• **WORK ITEM**
Return the records as they stand. No picture is to be included.

(EXTRACTED ENTRIES)

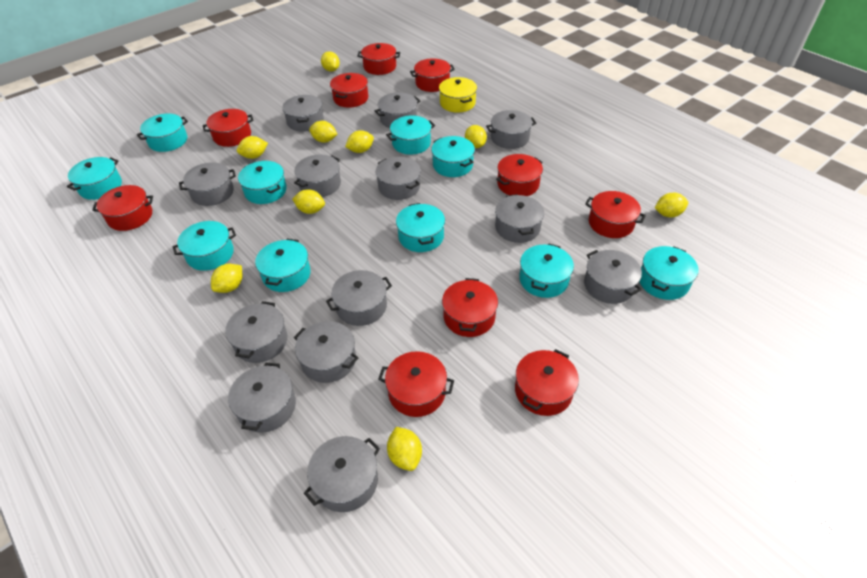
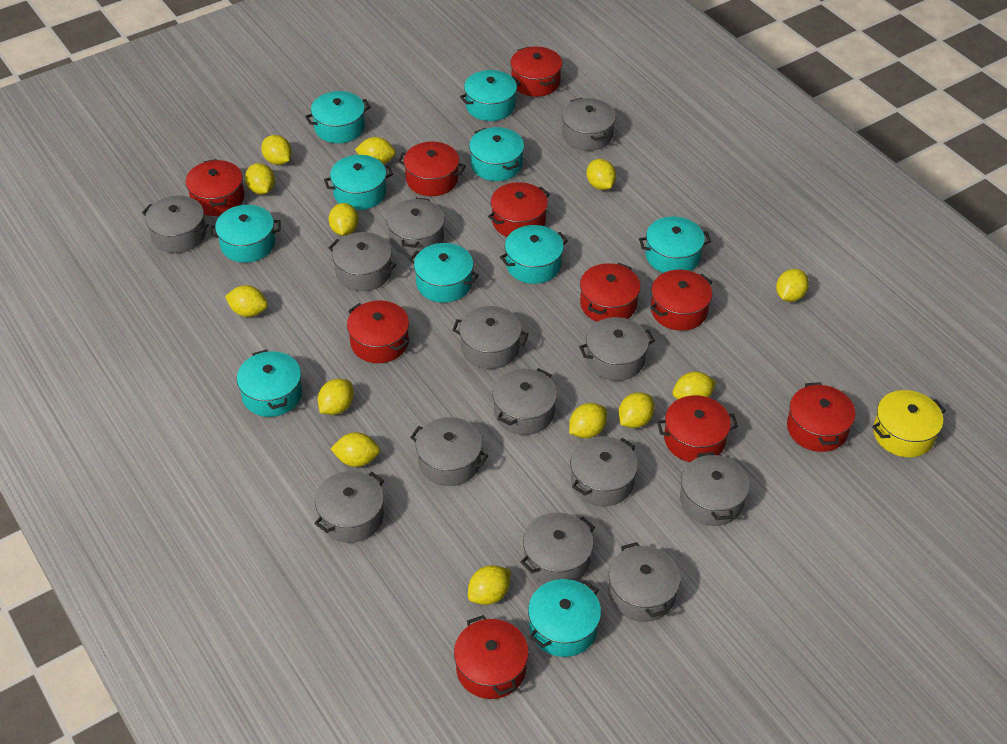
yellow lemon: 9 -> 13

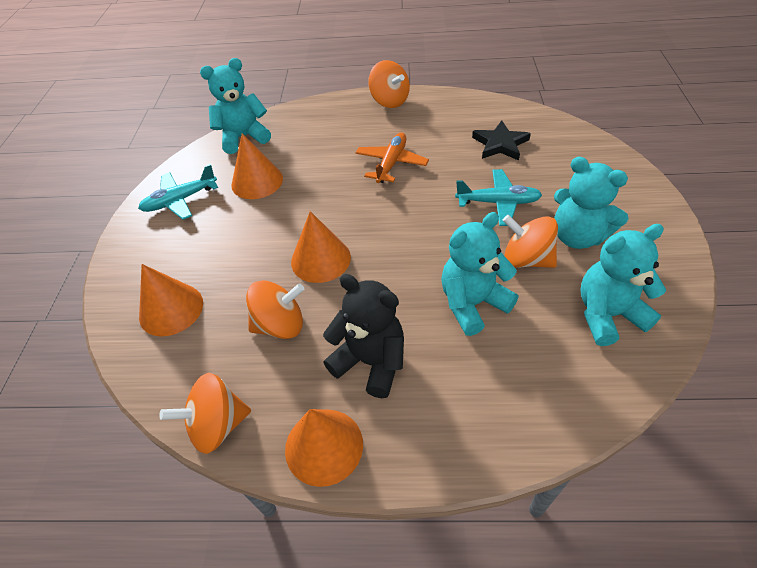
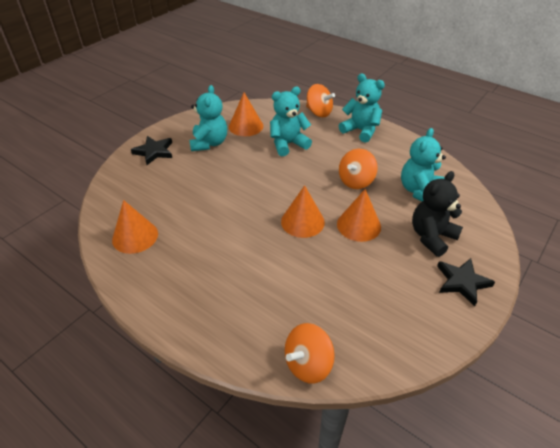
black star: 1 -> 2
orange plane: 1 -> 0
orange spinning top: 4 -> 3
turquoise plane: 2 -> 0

(End EXTRACTED ENTRIES)

• **YOUR RESPONSE**
yellow lemon: 9 -> 13

black star: 1 -> 2
orange plane: 1 -> 0
orange spinning top: 4 -> 3
turquoise plane: 2 -> 0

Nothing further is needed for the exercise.